What this task involves >> Word for word, give the listing below again.

Records for this exercise >>
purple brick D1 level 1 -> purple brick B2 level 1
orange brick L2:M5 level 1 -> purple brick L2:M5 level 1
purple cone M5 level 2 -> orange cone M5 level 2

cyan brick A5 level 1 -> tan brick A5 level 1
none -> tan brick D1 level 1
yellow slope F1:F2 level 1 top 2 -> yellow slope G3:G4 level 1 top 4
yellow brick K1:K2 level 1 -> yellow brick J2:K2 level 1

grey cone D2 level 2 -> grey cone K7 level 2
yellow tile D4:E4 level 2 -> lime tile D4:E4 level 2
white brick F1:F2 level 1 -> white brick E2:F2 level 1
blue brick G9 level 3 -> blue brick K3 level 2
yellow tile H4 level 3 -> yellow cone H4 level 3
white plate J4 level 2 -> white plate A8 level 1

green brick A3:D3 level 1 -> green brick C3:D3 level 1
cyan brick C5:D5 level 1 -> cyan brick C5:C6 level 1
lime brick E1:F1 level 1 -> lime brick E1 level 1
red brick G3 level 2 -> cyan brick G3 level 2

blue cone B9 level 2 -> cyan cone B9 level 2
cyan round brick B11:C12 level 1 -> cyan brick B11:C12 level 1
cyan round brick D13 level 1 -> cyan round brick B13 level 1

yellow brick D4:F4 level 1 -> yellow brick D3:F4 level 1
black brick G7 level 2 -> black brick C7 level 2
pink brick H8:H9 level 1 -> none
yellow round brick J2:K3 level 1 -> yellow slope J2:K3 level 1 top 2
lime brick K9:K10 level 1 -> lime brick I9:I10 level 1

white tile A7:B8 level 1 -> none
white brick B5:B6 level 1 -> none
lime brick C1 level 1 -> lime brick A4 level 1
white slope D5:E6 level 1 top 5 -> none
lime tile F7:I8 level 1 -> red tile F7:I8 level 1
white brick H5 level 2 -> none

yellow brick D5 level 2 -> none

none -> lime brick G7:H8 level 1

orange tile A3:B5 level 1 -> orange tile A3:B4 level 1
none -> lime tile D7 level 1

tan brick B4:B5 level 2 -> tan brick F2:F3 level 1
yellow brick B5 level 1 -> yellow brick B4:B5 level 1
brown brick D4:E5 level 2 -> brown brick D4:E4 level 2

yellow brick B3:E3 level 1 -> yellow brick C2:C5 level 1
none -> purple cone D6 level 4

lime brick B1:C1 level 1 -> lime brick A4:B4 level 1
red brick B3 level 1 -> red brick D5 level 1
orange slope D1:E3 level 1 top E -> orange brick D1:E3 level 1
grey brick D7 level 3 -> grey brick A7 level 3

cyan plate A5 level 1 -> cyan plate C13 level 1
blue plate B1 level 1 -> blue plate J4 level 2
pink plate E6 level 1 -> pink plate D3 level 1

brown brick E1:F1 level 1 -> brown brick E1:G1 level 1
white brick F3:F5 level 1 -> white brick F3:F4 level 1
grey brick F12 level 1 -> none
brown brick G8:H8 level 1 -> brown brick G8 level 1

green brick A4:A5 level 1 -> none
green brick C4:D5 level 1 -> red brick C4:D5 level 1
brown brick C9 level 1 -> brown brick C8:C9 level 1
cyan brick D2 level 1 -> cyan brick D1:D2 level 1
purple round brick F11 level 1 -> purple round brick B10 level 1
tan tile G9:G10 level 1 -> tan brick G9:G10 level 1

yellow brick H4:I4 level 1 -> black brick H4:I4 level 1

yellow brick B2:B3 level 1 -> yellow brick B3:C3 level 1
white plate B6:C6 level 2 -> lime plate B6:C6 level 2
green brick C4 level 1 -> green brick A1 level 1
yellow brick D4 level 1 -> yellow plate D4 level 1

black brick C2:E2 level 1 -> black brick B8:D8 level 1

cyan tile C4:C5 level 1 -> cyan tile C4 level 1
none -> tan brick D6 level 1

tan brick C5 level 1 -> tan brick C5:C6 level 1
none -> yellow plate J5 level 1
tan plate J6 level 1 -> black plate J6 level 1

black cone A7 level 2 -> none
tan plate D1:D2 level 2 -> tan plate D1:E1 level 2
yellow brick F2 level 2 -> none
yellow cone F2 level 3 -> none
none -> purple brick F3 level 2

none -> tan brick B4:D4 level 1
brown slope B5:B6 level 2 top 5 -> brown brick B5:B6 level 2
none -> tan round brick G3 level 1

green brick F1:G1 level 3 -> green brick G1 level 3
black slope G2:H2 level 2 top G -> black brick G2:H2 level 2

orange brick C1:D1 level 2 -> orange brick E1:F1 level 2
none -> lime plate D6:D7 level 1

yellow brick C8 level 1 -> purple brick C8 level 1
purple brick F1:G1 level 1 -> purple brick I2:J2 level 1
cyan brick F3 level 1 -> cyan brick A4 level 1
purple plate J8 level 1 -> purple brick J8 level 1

Response box >>
purple brick D1 level 1 -> purple brick B2 level 1
orange brick L2:M5 level 1 -> purple brick L2:M5 level 1
purple cone M5 level 2 -> orange cone M5 level 2

cyan brick A5 level 1 -> tan brick A5 level 1
none -> tan brick D1 level 1
yellow slope F1:F2 level 1 top 2 -> yellow slope G3:G4 level 1 top 4
yellow brick K1:K2 level 1 -> yellow brick J2:K2 level 1

grey cone D2 level 2 -> grey cone K7 level 2
yellow tile D4:E4 level 2 -> lime tile D4:E4 level 2
white brick F1:F2 level 1 -> white brick E2:F2 level 1
blue brick G9 level 3 -> blue brick K3 level 2
yellow tile H4 level 3 -> yellow cone H4 level 3
white plate J4 level 2 -> white plate A8 level 1

green brick A3:D3 level 1 -> green brick C3:D3 level 1
cyan brick C5:D5 level 1 -> cyan brick C5:C6 level 1
lime brick E1:F1 level 1 -> lime brick E1 level 1
red brick G3 level 2 -> cyan brick G3 level 2

blue cone B9 level 2 -> cyan cone B9 level 2
cyan round brick B11:C12 level 1 -> cyan brick B11:C12 level 1
cyan round brick D13 level 1 -> cyan round brick B13 level 1

yellow brick D4:F4 level 1 -> yellow brick D3:F4 level 1
black brick G7 level 2 -> black brick C7 level 2
pink brick H8:H9 level 1 -> none
yellow round brick J2:K3 level 1 -> yellow slope J2:K3 level 1 top 2
lime brick K9:K10 level 1 -> lime brick I9:I10 level 1

white tile A7:B8 level 1 -> none
white brick B5:B6 level 1 -> none
lime brick C1 level 1 -> lime brick A4 level 1
white slope D5:E6 level 1 top 5 -> none
lime tile F7:I8 level 1 -> red tile F7:I8 level 1
white brick H5 level 2 -> none

yellow brick D5 level 2 -> none

none -> lime brick G7:H8 level 1

orange tile A3:B5 level 1 -> orange tile A3:B4 level 1
none -> lime tile D7 level 1

tan brick B4:B5 level 2 -> tan brick F2:F3 level 1
yellow brick B5 level 1 -> yellow brick B4:B5 level 1
brown brick D4:E5 level 2 -> brown brick D4:E4 level 2

yellow brick B3:E3 level 1 -> yellow brick C2:C5 level 1
none -> purple cone D6 level 4

lime brick B1:C1 level 1 -> lime brick A4:B4 level 1
red brick B3 level 1 -> red brick D5 level 1
orange slope D1:E3 level 1 top E -> orange brick D1:E3 level 1
grey brick D7 level 3 -> grey brick A7 level 3

cyan plate A5 level 1 -> cyan plate C13 level 1
blue plate B1 level 1 -> blue plate J4 level 2
pink plate E6 level 1 -> pink plate D3 level 1

brown brick E1:F1 level 1 -> brown brick E1:G1 level 1
white brick F3:F5 level 1 -> white brick F3:F4 level 1
grey brick F12 level 1 -> none
brown brick G8:H8 level 1 -> brown brick G8 level 1

green brick A4:A5 level 1 -> none
green brick C4:D5 level 1 -> red brick C4:D5 level 1
brown brick C9 level 1 -> brown brick C8:C9 level 1
cyan brick D2 level 1 -> cyan brick D1:D2 level 1
purple round brick F11 level 1 -> purple round brick B10 level 1
tan tile G9:G10 level 1 -> tan brick G9:G10 level 1

yellow brick H4:I4 level 1 -> black brick H4:I4 level 1

yellow brick B2:B3 level 1 -> yellow brick B3:C3 level 1
white plate B6:C6 level 2 -> lime plate B6:C6 level 2
green brick C4 level 1 -> green brick A1 level 1
yellow brick D4 level 1 -> yellow plate D4 level 1

black brick C2:E2 level 1 -> black brick B8:D8 level 1

cyan tile C4:C5 level 1 -> cyan tile C4 level 1
none -> tan brick D6 level 1

tan brick C5 level 1 -> tan brick C5:C6 level 1
none -> yellow plate J5 level 1
tan plate J6 level 1 -> black plate J6 level 1

black cone A7 level 2 -> none
tan plate D1:D2 level 2 -> tan plate D1:E1 level 2
yellow brick F2 level 2 -> none
yellow cone F2 level 3 -> none
none -> purple brick F3 level 2

none -> tan brick B4:D4 level 1
brown slope B5:B6 level 2 top 5 -> brown brick B5:B6 level 2
none -> tan round brick G3 level 1

green brick F1:G1 level 3 -> green brick G1 level 3
black slope G2:H2 level 2 top G -> black brick G2:H2 level 2

orange brick C1:D1 level 2 -> orange brick E1:F1 level 2
none -> lime plate D6:D7 level 1

yellow brick C8 level 1 -> purple brick C8 level 1
purple brick F1:G1 level 1 -> purple brick I2:J2 level 1
cyan brick F3 level 1 -> cyan brick A4 level 1
purple plate J8 level 1 -> purple brick J8 level 1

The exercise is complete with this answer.